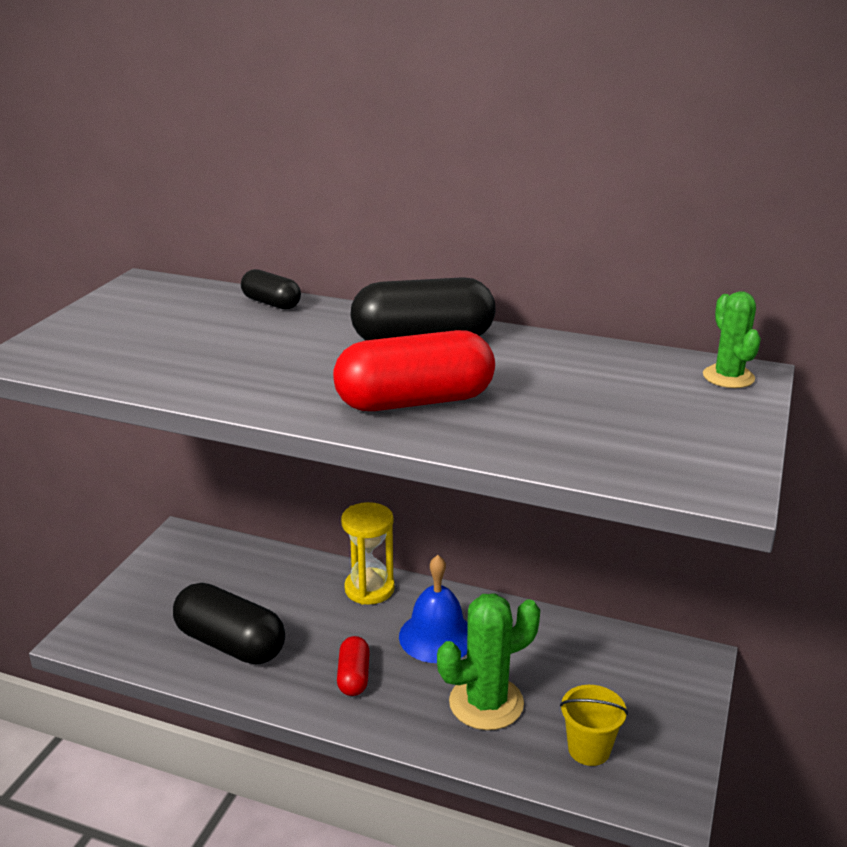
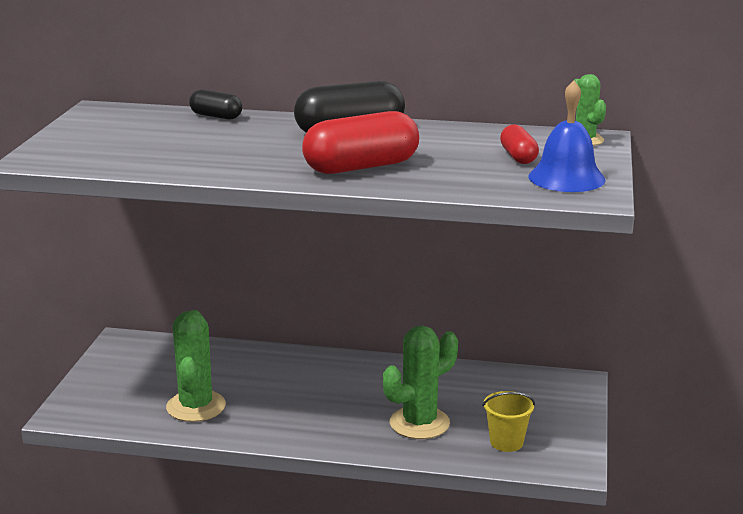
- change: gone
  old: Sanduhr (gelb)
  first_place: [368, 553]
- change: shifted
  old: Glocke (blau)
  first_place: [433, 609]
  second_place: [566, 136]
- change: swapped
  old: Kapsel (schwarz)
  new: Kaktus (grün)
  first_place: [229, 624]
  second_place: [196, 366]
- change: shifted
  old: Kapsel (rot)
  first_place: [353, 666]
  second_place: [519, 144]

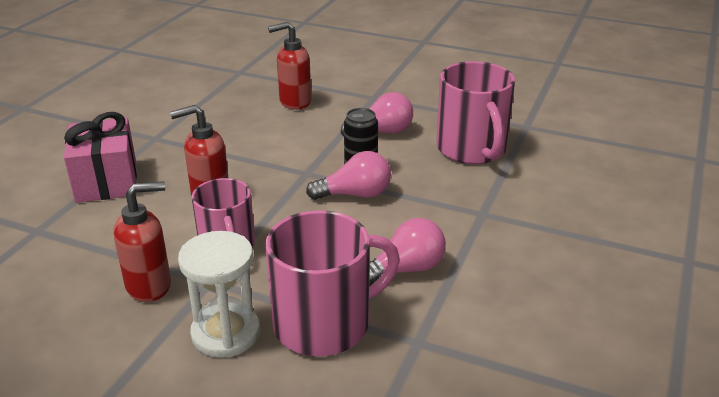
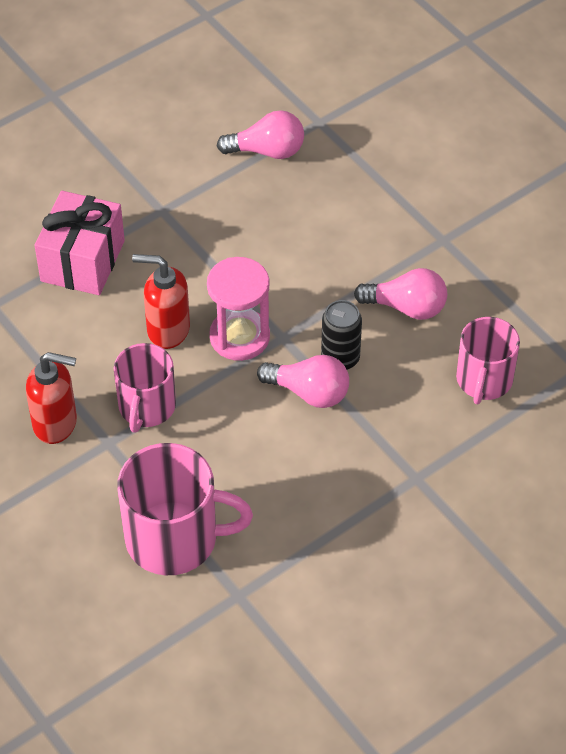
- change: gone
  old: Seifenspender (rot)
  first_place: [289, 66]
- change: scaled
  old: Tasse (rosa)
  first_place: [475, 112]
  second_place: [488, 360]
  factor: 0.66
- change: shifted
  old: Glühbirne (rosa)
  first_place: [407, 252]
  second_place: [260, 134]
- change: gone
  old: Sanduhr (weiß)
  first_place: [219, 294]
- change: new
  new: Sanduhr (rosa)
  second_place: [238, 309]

> **TASK REQUIREMENTS**:
Within the listing above, find the line containing "second_place: [519, 144]" and the line containing "first_place: [219, 294]". Transcribe them and everything between them exactly, leaving out the pictures.

> **TASK OUTPUT**:
  second_place: [519, 144]

- change: gone
  old: Seifenspender (rot)
  first_place: [289, 66]
- change: scaled
  old: Tasse (rosa)
  first_place: [475, 112]
  second_place: [488, 360]
  factor: 0.66
- change: shifted
  old: Glühbirne (rosa)
  first_place: [407, 252]
  second_place: [260, 134]
- change: gone
  old: Sanduhr (weiß)
  first_place: [219, 294]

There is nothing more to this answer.